» **What to produce**
Output all of the entries beneath, exactly as written.

** Opening Data for this exercise block **

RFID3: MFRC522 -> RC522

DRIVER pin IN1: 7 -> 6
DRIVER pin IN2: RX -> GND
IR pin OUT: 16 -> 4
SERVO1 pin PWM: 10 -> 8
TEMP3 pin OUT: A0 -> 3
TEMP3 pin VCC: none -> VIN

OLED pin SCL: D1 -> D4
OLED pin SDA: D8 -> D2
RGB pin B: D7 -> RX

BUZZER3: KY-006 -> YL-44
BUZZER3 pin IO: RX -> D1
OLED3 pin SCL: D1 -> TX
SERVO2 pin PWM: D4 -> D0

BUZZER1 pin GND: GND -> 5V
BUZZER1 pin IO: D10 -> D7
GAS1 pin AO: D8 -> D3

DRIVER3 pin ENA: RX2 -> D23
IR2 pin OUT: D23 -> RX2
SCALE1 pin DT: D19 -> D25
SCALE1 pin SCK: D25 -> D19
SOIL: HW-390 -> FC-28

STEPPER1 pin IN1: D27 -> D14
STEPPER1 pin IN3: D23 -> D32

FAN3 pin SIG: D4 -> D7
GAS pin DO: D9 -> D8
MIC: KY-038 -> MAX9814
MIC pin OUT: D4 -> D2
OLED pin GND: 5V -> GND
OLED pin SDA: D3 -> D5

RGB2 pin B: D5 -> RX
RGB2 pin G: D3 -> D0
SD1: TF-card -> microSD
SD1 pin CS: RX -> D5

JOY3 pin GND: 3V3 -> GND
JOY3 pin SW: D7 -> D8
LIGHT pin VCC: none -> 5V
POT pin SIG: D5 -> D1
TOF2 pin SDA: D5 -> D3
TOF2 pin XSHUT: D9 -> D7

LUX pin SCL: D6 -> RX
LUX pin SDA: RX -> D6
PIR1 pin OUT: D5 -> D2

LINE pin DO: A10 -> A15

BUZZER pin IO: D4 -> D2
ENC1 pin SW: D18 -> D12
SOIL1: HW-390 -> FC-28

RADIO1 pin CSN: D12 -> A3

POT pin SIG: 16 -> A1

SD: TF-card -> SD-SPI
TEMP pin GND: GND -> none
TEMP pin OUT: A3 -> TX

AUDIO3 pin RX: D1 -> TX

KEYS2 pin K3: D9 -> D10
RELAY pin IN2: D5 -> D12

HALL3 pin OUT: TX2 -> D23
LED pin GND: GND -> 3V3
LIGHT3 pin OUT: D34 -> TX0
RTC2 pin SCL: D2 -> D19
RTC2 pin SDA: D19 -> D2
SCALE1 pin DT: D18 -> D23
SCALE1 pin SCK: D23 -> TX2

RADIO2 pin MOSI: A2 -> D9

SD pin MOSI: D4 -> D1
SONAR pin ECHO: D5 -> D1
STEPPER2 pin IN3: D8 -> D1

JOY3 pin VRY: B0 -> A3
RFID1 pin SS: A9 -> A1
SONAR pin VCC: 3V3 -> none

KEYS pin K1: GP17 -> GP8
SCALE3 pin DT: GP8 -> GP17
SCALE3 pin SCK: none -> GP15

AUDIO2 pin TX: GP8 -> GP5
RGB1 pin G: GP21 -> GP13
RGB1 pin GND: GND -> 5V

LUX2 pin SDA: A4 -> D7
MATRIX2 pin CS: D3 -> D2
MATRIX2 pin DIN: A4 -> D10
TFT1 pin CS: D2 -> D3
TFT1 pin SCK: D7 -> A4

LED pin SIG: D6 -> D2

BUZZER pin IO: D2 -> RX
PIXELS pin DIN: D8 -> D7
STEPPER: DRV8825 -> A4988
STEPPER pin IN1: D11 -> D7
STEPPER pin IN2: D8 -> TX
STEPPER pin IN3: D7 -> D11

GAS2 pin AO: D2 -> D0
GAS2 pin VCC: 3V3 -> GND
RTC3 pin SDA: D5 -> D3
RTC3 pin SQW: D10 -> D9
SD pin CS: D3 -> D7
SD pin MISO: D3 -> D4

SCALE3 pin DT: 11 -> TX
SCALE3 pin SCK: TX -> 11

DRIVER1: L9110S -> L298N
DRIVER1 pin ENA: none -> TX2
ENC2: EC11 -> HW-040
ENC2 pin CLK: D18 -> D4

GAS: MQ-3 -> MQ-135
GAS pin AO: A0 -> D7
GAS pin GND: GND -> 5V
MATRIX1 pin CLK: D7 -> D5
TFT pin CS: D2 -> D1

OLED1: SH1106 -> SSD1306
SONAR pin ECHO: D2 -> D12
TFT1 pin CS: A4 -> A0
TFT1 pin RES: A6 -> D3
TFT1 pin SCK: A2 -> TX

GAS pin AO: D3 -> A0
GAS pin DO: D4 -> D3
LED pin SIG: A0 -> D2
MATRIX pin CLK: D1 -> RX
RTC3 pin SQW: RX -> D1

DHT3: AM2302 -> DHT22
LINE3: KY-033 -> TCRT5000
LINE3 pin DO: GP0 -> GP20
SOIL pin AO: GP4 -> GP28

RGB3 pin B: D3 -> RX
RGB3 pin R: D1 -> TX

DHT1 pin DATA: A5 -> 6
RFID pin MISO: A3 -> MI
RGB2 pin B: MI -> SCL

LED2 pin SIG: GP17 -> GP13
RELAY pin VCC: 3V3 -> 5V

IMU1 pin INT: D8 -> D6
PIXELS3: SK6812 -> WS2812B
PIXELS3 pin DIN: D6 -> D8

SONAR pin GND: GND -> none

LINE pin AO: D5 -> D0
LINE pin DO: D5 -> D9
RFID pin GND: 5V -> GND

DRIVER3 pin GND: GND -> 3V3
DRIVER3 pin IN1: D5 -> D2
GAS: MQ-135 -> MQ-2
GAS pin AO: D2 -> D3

** Closing Data for this exercise block **

» **Solved problem**
RFID3: MFRC522 -> RC522

DRIVER pin IN1: 7 -> 6
DRIVER pin IN2: RX -> GND
IR pin OUT: 16 -> 4
SERVO1 pin PWM: 10 -> 8
TEMP3 pin OUT: A0 -> 3
TEMP3 pin VCC: none -> VIN

OLED pin SCL: D1 -> D4
OLED pin SDA: D8 -> D2
RGB pin B: D7 -> RX

BUZZER3: KY-006 -> YL-44
BUZZER3 pin IO: RX -> D1
OLED3 pin SCL: D1 -> TX
SERVO2 pin PWM: D4 -> D0

BUZZER1 pin GND: GND -> 5V
BUZZER1 pin IO: D10 -> D7
GAS1 pin AO: D8 -> D3

DRIVER3 pin ENA: RX2 -> D23
IR2 pin OUT: D23 -> RX2
SCALE1 pin DT: D19 -> D25
SCALE1 pin SCK: D25 -> D19
SOIL: HW-390 -> FC-28

STEPPER1 pin IN1: D27 -> D14
STEPPER1 pin IN3: D23 -> D32

FAN3 pin SIG: D4 -> D7
GAS pin DO: D9 -> D8
MIC: KY-038 -> MAX9814
MIC pin OUT: D4 -> D2
OLED pin GND: 5V -> GND
OLED pin SDA: D3 -> D5

RGB2 pin B: D5 -> RX
RGB2 pin G: D3 -> D0
SD1: TF-card -> microSD
SD1 pin CS: RX -> D5

JOY3 pin GND: 3V3 -> GND
JOY3 pin SW: D7 -> D8
LIGHT pin VCC: none -> 5V
POT pin SIG: D5 -> D1
TOF2 pin SDA: D5 -> D3
TOF2 pin XSHUT: D9 -> D7

LUX pin SCL: D6 -> RX
LUX pin SDA: RX -> D6
PIR1 pin OUT: D5 -> D2

LINE pin DO: A10 -> A15

BUZZER pin IO: D4 -> D2
ENC1 pin SW: D18 -> D12
SOIL1: HW-390 -> FC-28

RADIO1 pin CSN: D12 -> A3

POT pin SIG: 16 -> A1

SD: TF-card -> SD-SPI
TEMP pin GND: GND -> none
TEMP pin OUT: A3 -> TX

AUDIO3 pin RX: D1 -> TX

KEYS2 pin K3: D9 -> D10
RELAY pin IN2: D5 -> D12

HALL3 pin OUT: TX2 -> D23
LED pin GND: GND -> 3V3
LIGHT3 pin OUT: D34 -> TX0
RTC2 pin SCL: D2 -> D19
RTC2 pin SDA: D19 -> D2
SCALE1 pin DT: D18 -> D23
SCALE1 pin SCK: D23 -> TX2

RADIO2 pin MOSI: A2 -> D9

SD pin MOSI: D4 -> D1
SONAR pin ECHO: D5 -> D1
STEPPER2 pin IN3: D8 -> D1

JOY3 pin VRY: B0 -> A3
RFID1 pin SS: A9 -> A1
SONAR pin VCC: 3V3 -> none

KEYS pin K1: GP17 -> GP8
SCALE3 pin DT: GP8 -> GP17
SCALE3 pin SCK: none -> GP15

AUDIO2 pin TX: GP8 -> GP5
RGB1 pin G: GP21 -> GP13
RGB1 pin GND: GND -> 5V

LUX2 pin SDA: A4 -> D7
MATRIX2 pin CS: D3 -> D2
MATRIX2 pin DIN: A4 -> D10
TFT1 pin CS: D2 -> D3
TFT1 pin SCK: D7 -> A4

LED pin SIG: D6 -> D2

BUZZER pin IO: D2 -> RX
PIXELS pin DIN: D8 -> D7
STEPPER: DRV8825 -> A4988
STEPPER pin IN1: D11 -> D7
STEPPER pin IN2: D8 -> TX
STEPPER pin IN3: D7 -> D11

GAS2 pin AO: D2 -> D0
GAS2 pin VCC: 3V3 -> GND
RTC3 pin SDA: D5 -> D3
RTC3 pin SQW: D10 -> D9
SD pin CS: D3 -> D7
SD pin MISO: D3 -> D4

SCALE3 pin DT: 11 -> TX
SCALE3 pin SCK: TX -> 11

DRIVER1: L9110S -> L298N
DRIVER1 pin ENA: none -> TX2
ENC2: EC11 -> HW-040
ENC2 pin CLK: D18 -> D4

GAS: MQ-3 -> MQ-135
GAS pin AO: A0 -> D7
GAS pin GND: GND -> 5V
MATRIX1 pin CLK: D7 -> D5
TFT pin CS: D2 -> D1

OLED1: SH1106 -> SSD1306
SONAR pin ECHO: D2 -> D12
TFT1 pin CS: A4 -> A0
TFT1 pin RES: A6 -> D3
TFT1 pin SCK: A2 -> TX

GAS pin AO: D3 -> A0
GAS pin DO: D4 -> D3
LED pin SIG: A0 -> D2
MATRIX pin CLK: D1 -> RX
RTC3 pin SQW: RX -> D1

DHT3: AM2302 -> DHT22
LINE3: KY-033 -> TCRT5000
LINE3 pin DO: GP0 -> GP20
SOIL pin AO: GP4 -> GP28

RGB3 pin B: D3 -> RX
RGB3 pin R: D1 -> TX

DHT1 pin DATA: A5 -> 6
RFID pin MISO: A3 -> MI
RGB2 pin B: MI -> SCL

LED2 pin SIG: GP17 -> GP13
RELAY pin VCC: 3V3 -> 5V

IMU1 pin INT: D8 -> D6
PIXELS3: SK6812 -> WS2812B
PIXELS3 pin DIN: D6 -> D8

SONAR pin GND: GND -> none

LINE pin AO: D5 -> D0
LINE pin DO: D5 -> D9
RFID pin GND: 5V -> GND

DRIVER3 pin GND: GND -> 3V3
DRIVER3 pin IN1: D5 -> D2
GAS: MQ-135 -> MQ-2
GAS pin AO: D2 -> D3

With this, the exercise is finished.